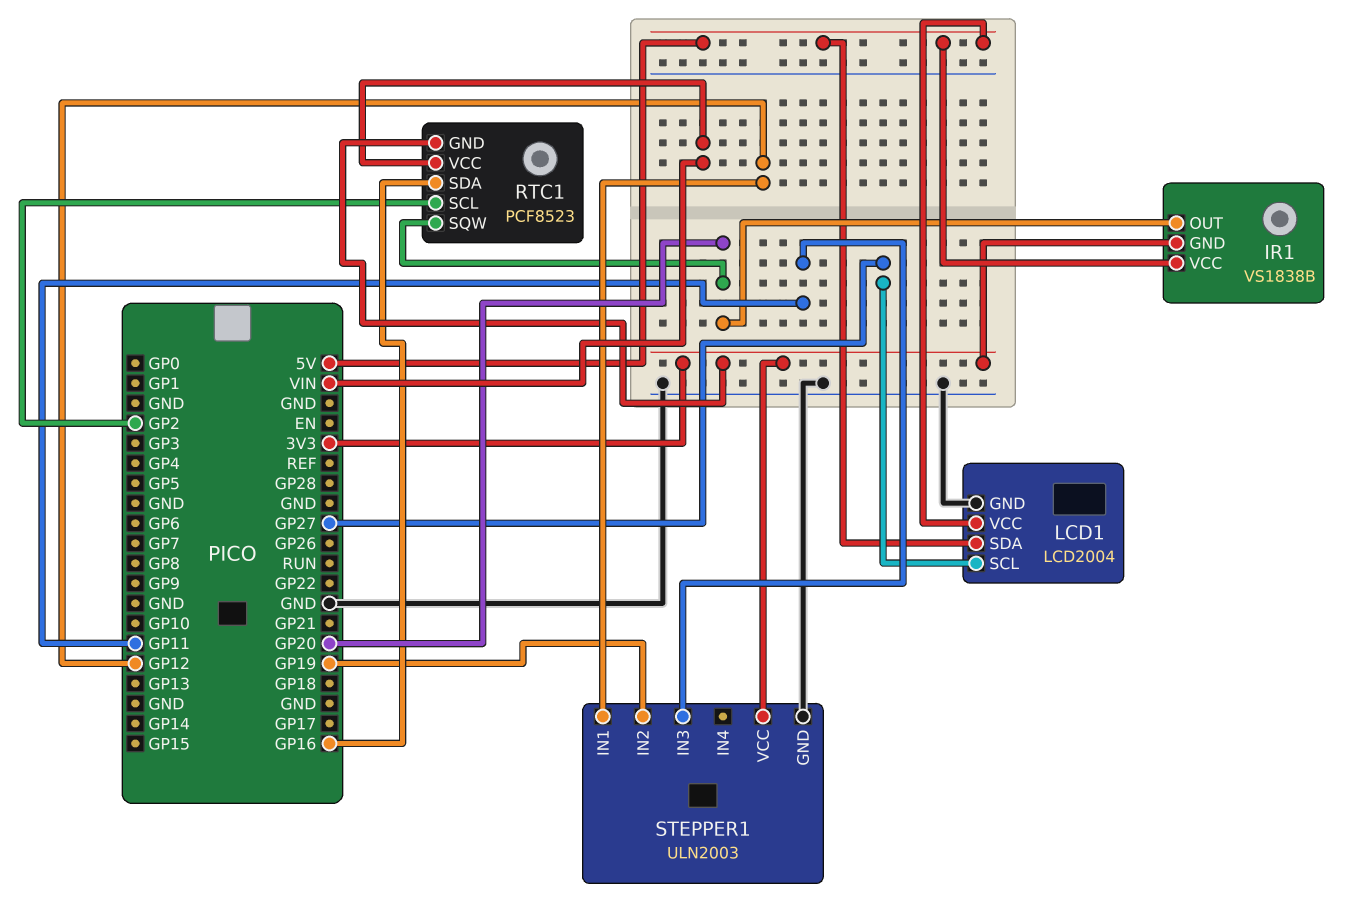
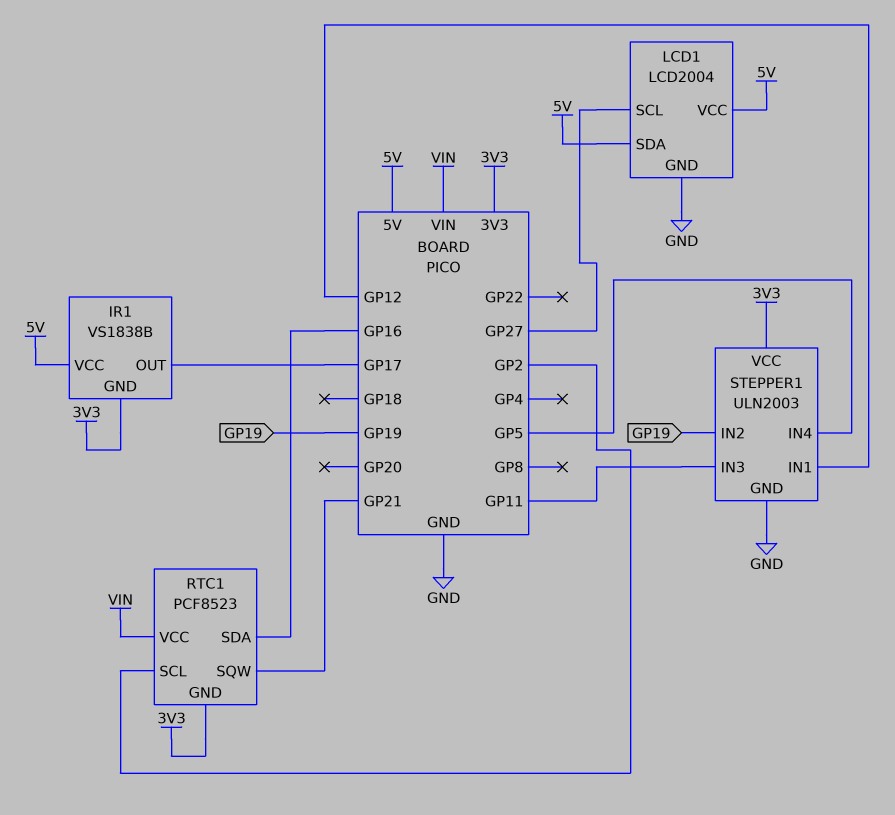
IR1 pin OUT: GP20 -> GP17
RTC1 pin SQW: GP20 -> GP21
STEPPER1 pin IN4: none -> GP5

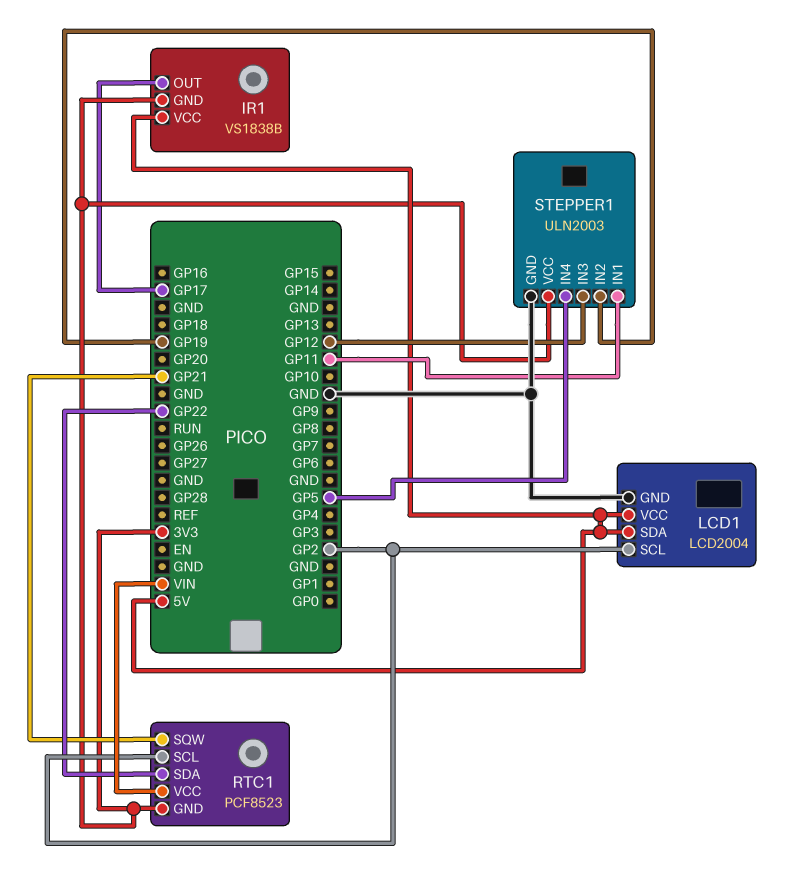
LCD1 pin SCL: GP27 -> GP2
RTC1 pin SDA: GP16 -> GP22
STEPPER1 pin IN1: GP12 -> GP11
STEPPER1 pin IN3: GP11 -> GP12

□ □ □

- What the task requires:
Your task is to reproduce exactly the lines that begin at the line containing "RTC1 pin SDA: GP16 -> GP22" and end at the final line of the data above.

- Answer section:
RTC1 pin SDA: GP16 -> GP22
STEPPER1 pin IN1: GP12 -> GP11
STEPPER1 pin IN3: GP11 -> GP12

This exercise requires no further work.